- _What the exercise asks_
Please restate the records below verbatim, omitting every image they hold.

- _Provided data_

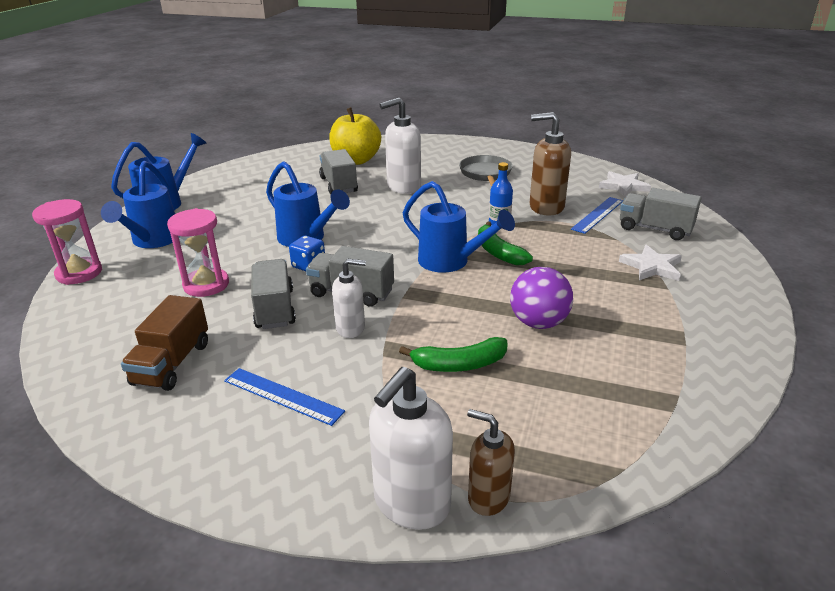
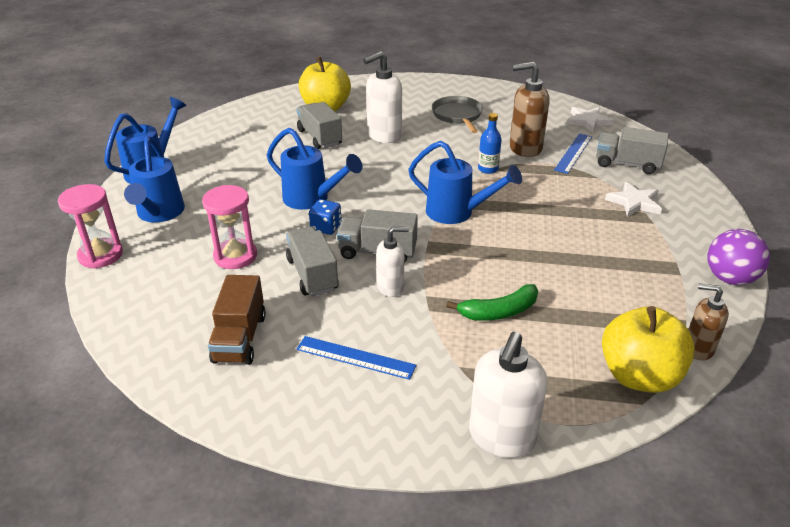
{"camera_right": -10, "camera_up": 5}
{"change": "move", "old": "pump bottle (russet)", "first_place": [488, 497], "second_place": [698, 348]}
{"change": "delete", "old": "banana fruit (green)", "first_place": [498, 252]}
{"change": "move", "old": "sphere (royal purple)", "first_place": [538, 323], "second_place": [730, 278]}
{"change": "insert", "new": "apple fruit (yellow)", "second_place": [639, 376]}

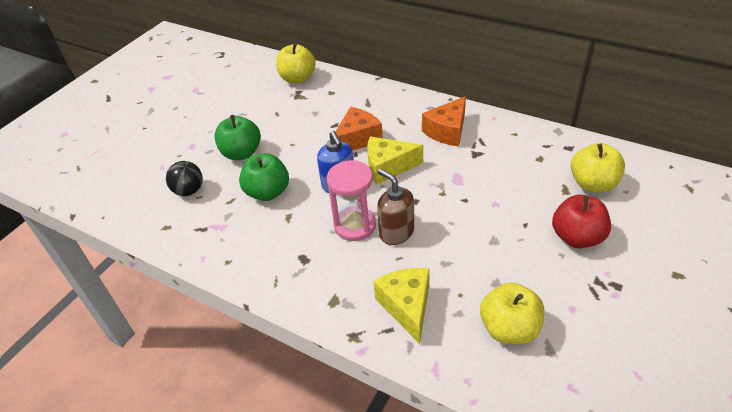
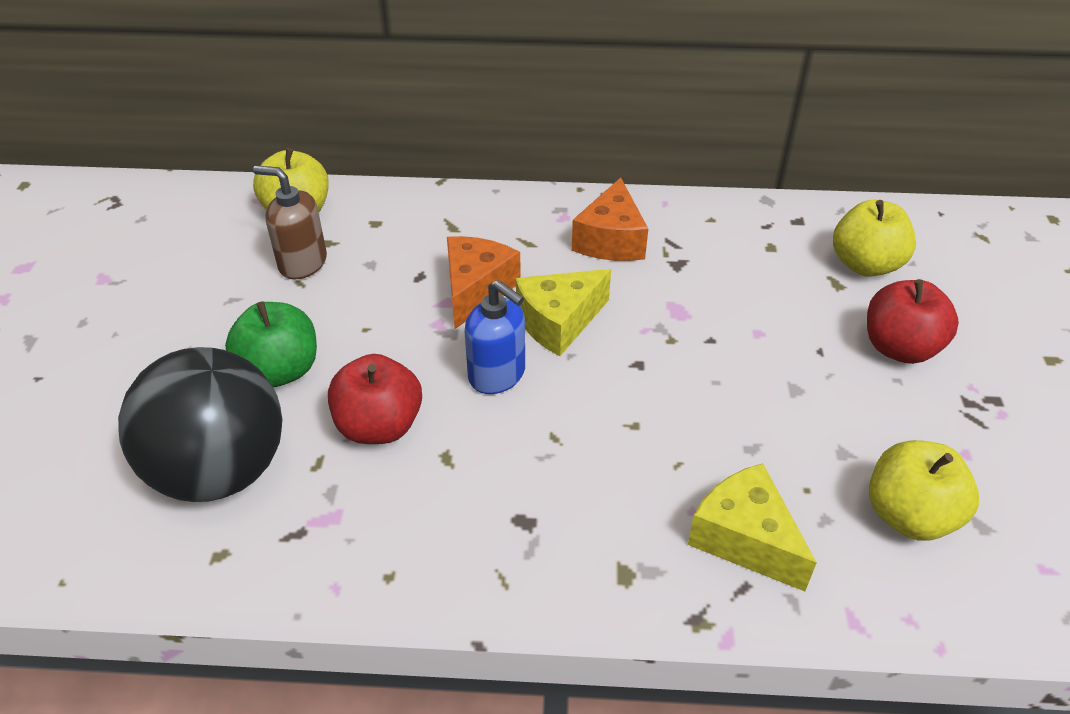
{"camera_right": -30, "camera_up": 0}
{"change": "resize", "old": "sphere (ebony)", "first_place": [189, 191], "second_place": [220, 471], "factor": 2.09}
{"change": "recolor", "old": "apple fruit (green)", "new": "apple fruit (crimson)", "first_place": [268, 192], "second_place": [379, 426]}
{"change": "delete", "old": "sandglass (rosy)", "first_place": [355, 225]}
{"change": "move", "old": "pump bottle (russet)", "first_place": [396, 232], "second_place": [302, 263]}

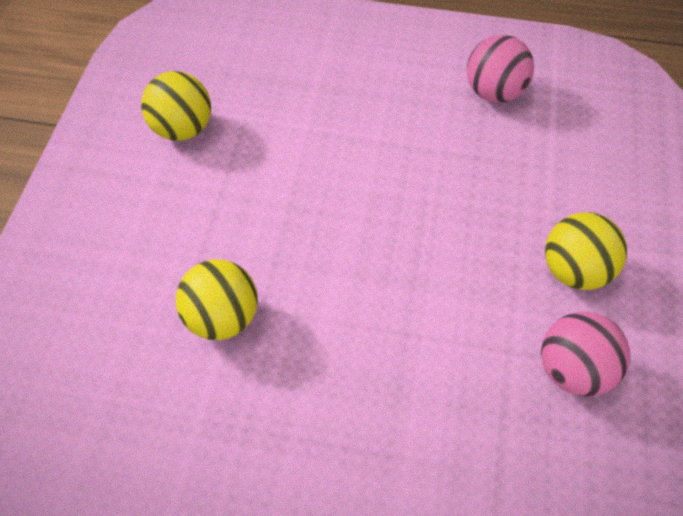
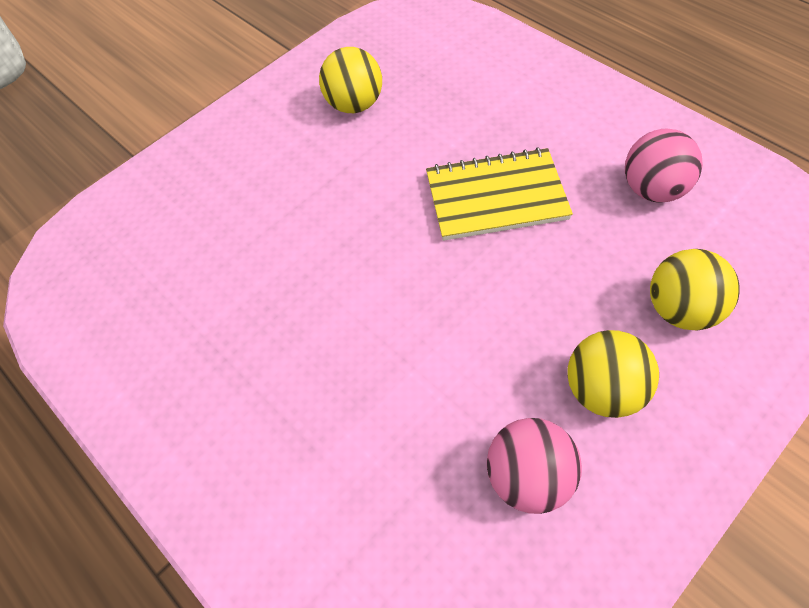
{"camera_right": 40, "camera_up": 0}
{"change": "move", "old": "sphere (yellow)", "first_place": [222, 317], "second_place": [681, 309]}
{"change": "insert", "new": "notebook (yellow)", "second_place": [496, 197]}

- _Written response_
{"camera_right": -10, "camera_up": 5}
{"change": "move", "old": "pump bottle (russet)", "first_place": [488, 497], "second_place": [698, 348]}
{"change": "delete", "old": "banana fruit (green)", "first_place": [498, 252]}
{"change": "move", "old": "sphere (royal purple)", "first_place": [538, 323], "second_place": [730, 278]}
{"change": "insert", "new": "apple fruit (yellow)", "second_place": [639, 376]}

{"camera_right": -30, "camera_up": 0}
{"change": "resize", "old": "sphere (ebony)", "first_place": [189, 191], "second_place": [220, 471], "factor": 2.09}
{"change": "recolor", "old": "apple fruit (green)", "new": "apple fruit (crimson)", "first_place": [268, 192], "second_place": [379, 426]}
{"change": "delete", "old": "sandglass (rosy)", "first_place": [355, 225]}
{"change": "move", "old": "pump bottle (russet)", "first_place": [396, 232], "second_place": [302, 263]}

{"camera_right": 40, "camera_up": 0}
{"change": "move", "old": "sphere (yellow)", "first_place": [222, 317], "second_place": [681, 309]}
{"change": "insert", "new": "notebook (yellow)", "second_place": [496, 197]}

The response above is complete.